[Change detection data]
= Beginning of Section =
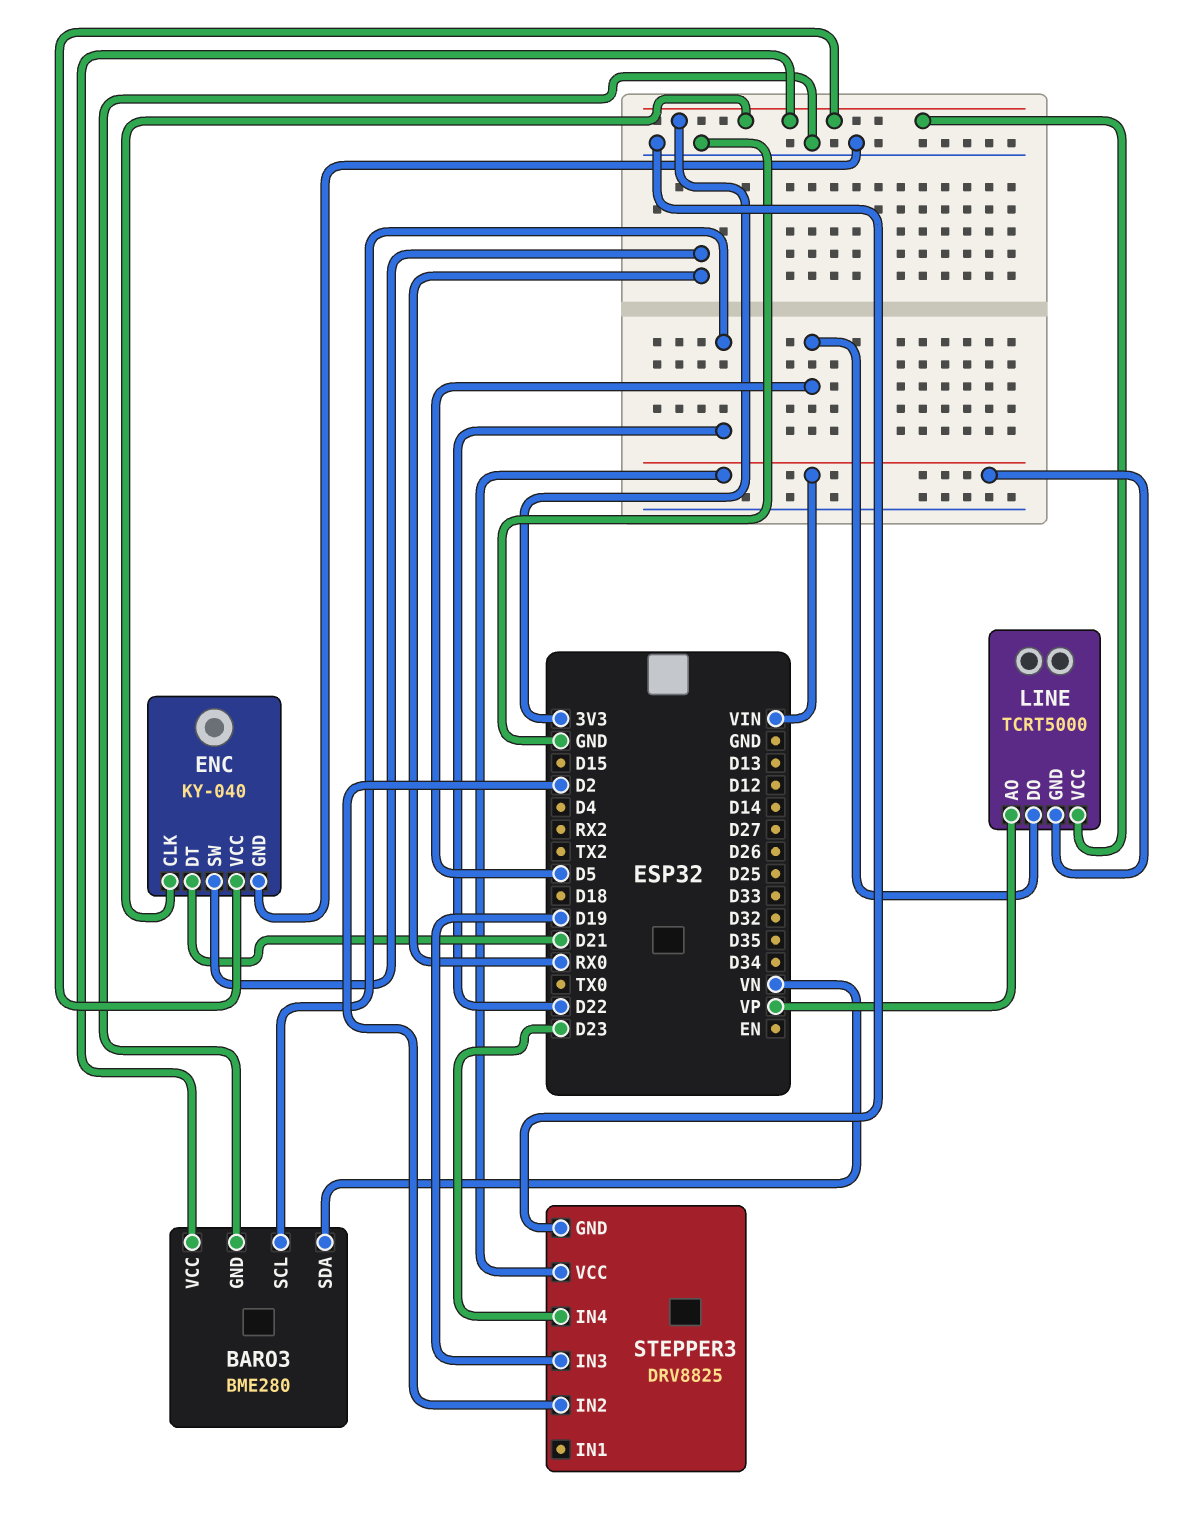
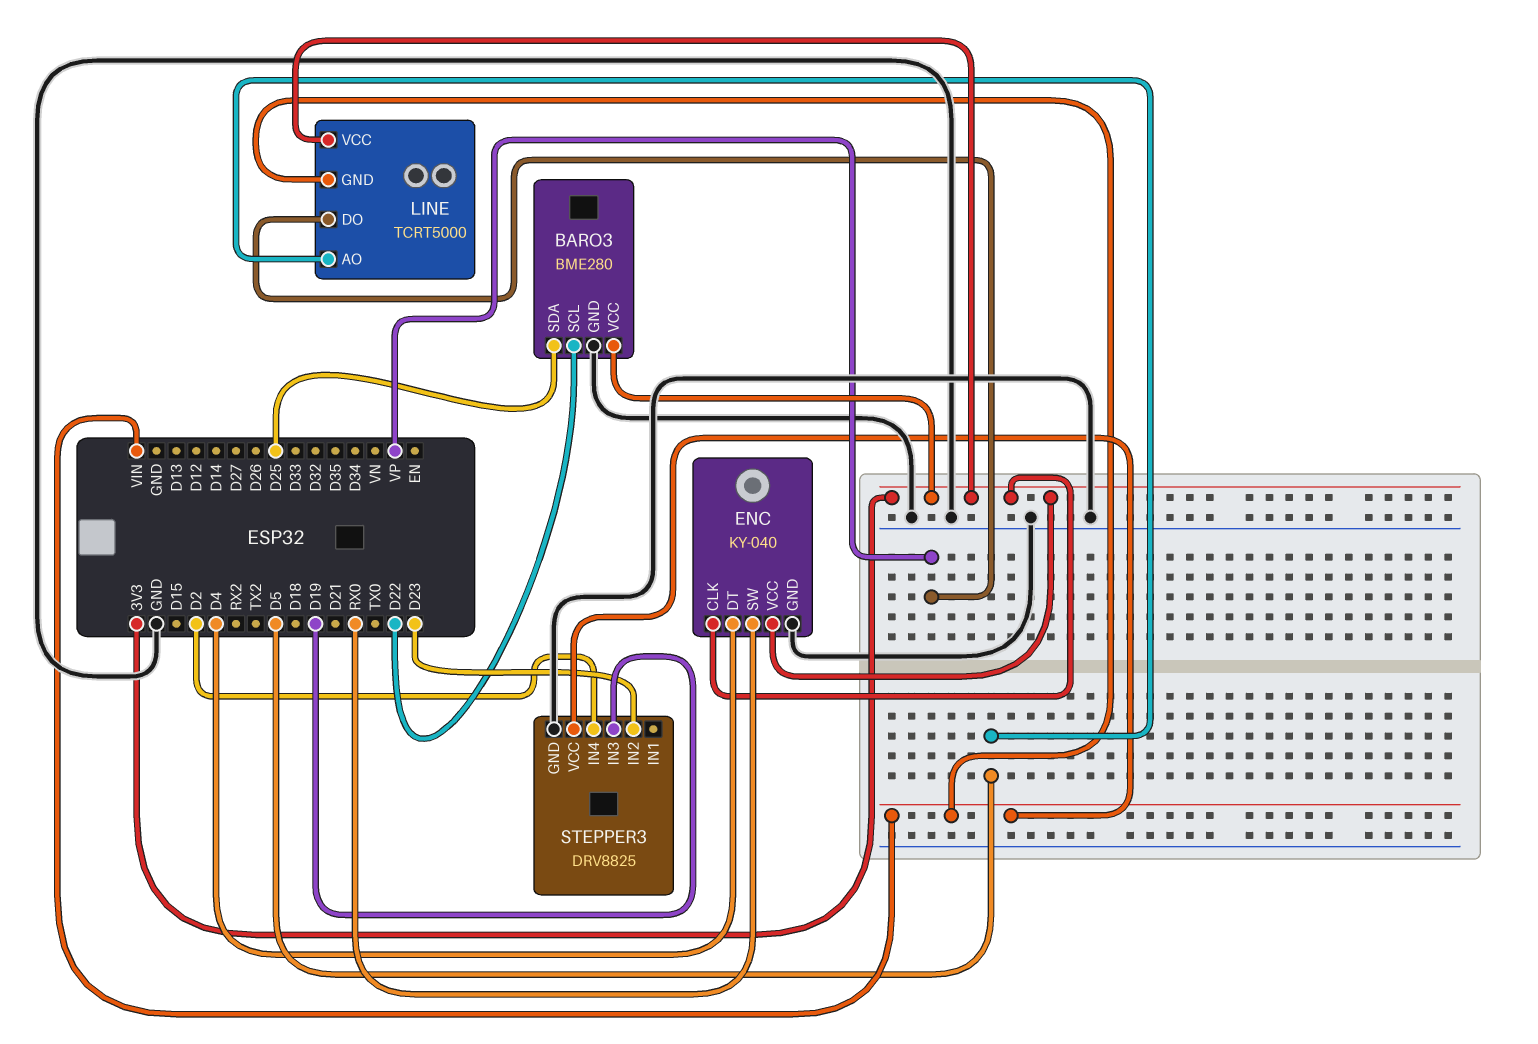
BARO3 pin SDA: VN -> D25
ENC pin DT: D21 -> D4
LINE pin AO: VP -> D5
LINE pin DO: D5 -> VP
STEPPER3 pin IN2: D2 -> D23
STEPPER3 pin IN4: D23 -> D2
= End of Section =
▶ [Work item]
Repeat the records word for word and drop any pictures.

▶ [Solution for this problem]
BARO3 pin SDA: VN -> D25
ENC pin DT: D21 -> D4
LINE pin AO: VP -> D5
LINE pin DO: D5 -> VP
STEPPER3 pin IN2: D2 -> D23
STEPPER3 pin IN4: D23 -> D2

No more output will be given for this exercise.